**WHAT YOU ARE ASKED TO DO**
Each line from the one containing "D201: LED white" through the final line of the data below must be repeated exactly.

Content starts

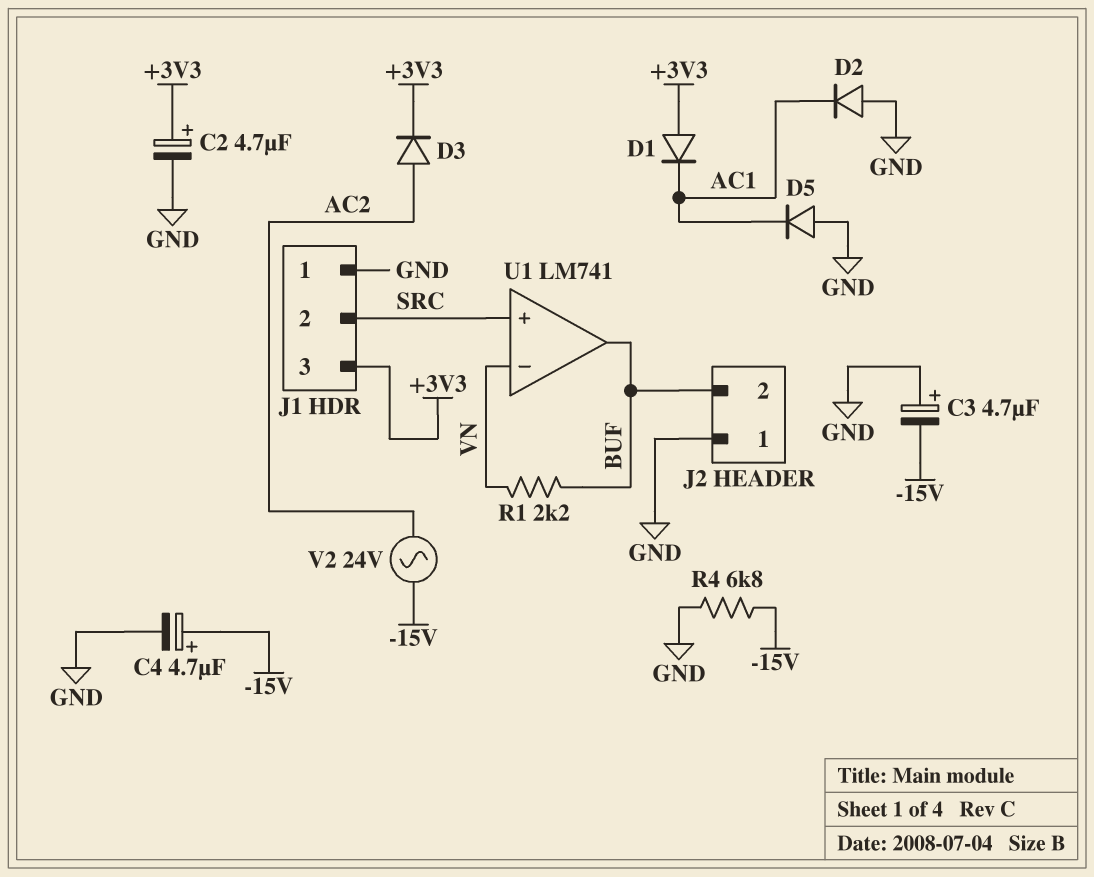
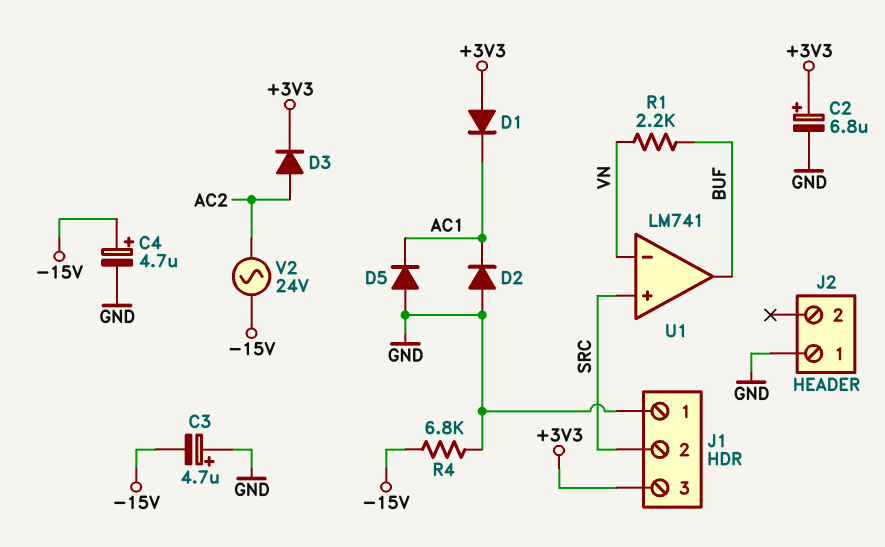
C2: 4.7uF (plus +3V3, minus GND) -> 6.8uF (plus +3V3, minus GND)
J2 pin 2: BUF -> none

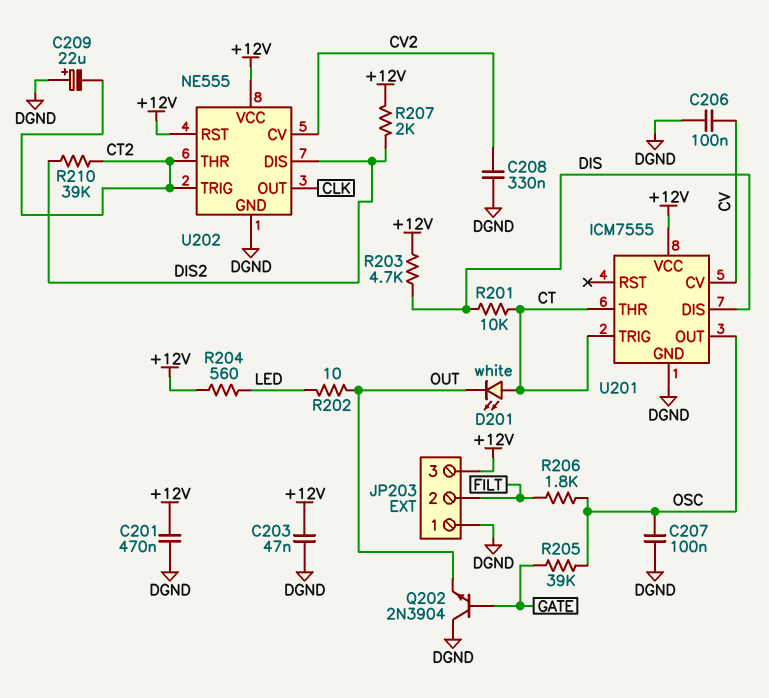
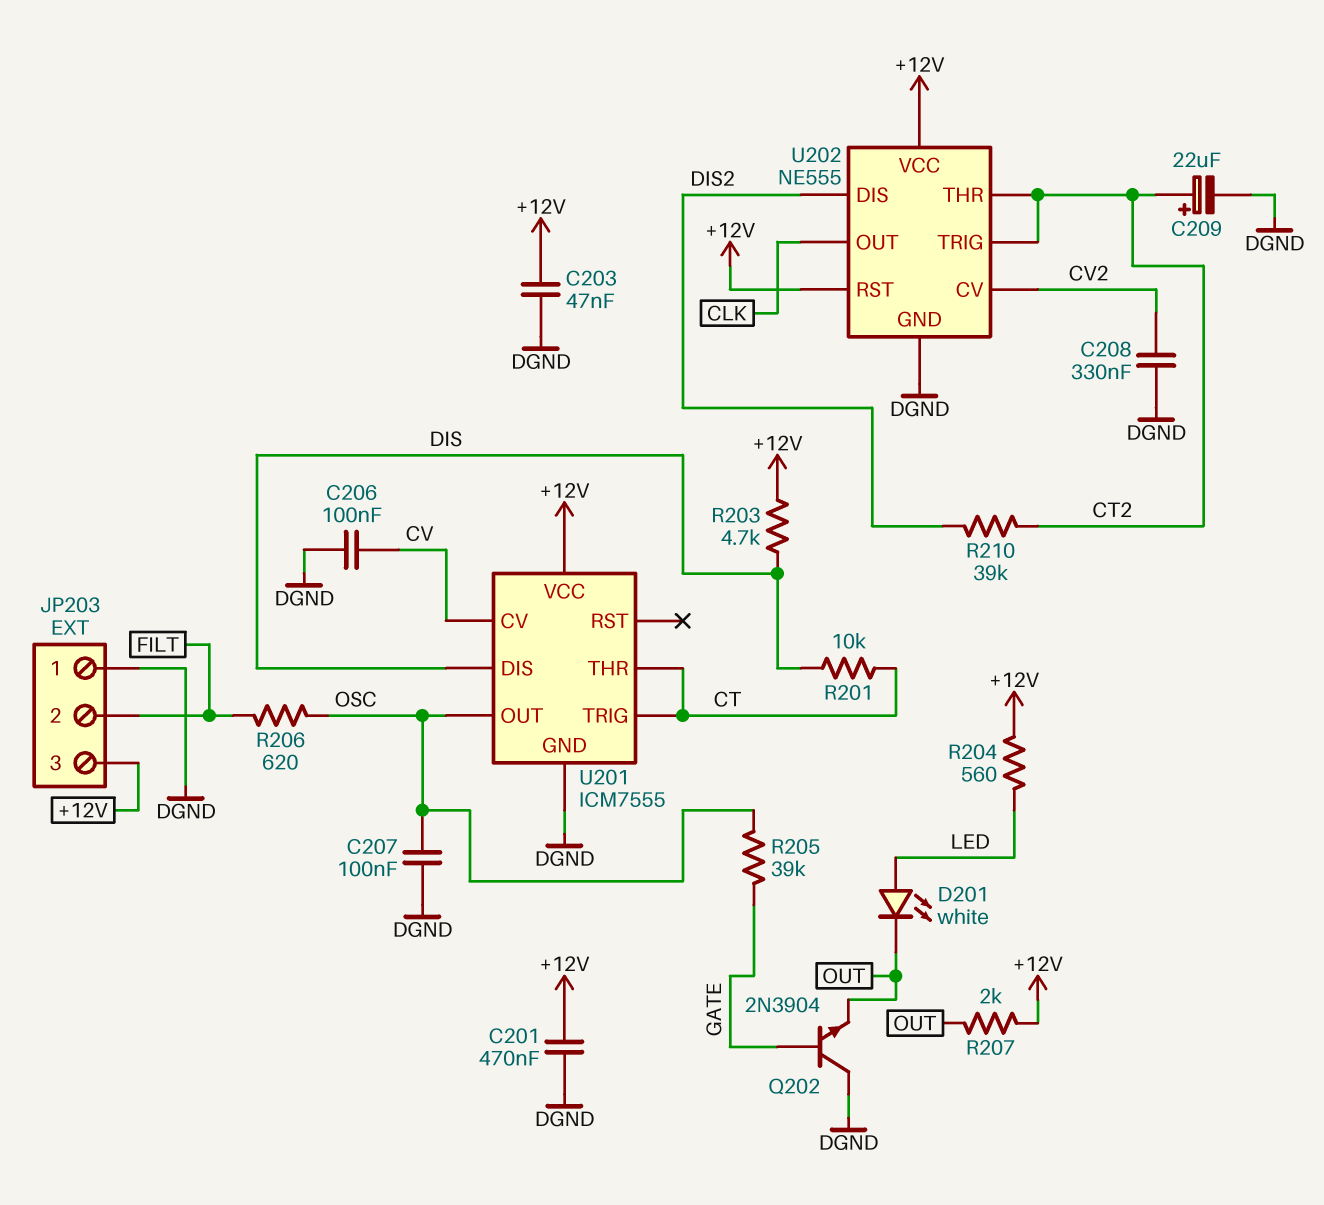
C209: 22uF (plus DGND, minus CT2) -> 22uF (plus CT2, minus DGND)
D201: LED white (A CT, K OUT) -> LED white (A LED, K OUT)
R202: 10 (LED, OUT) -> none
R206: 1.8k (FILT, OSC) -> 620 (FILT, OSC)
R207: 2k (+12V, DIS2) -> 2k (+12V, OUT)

Content ends

**EXPECTED OUTPUT**
D201: LED white (A CT, K OUT) -> LED white (A LED, K OUT)
R202: 10 (LED, OUT) -> none
R206: 1.8k (FILT, OSC) -> 620 (FILT, OSC)
R207: 2k (+12V, DIS2) -> 2k (+12V, OUT)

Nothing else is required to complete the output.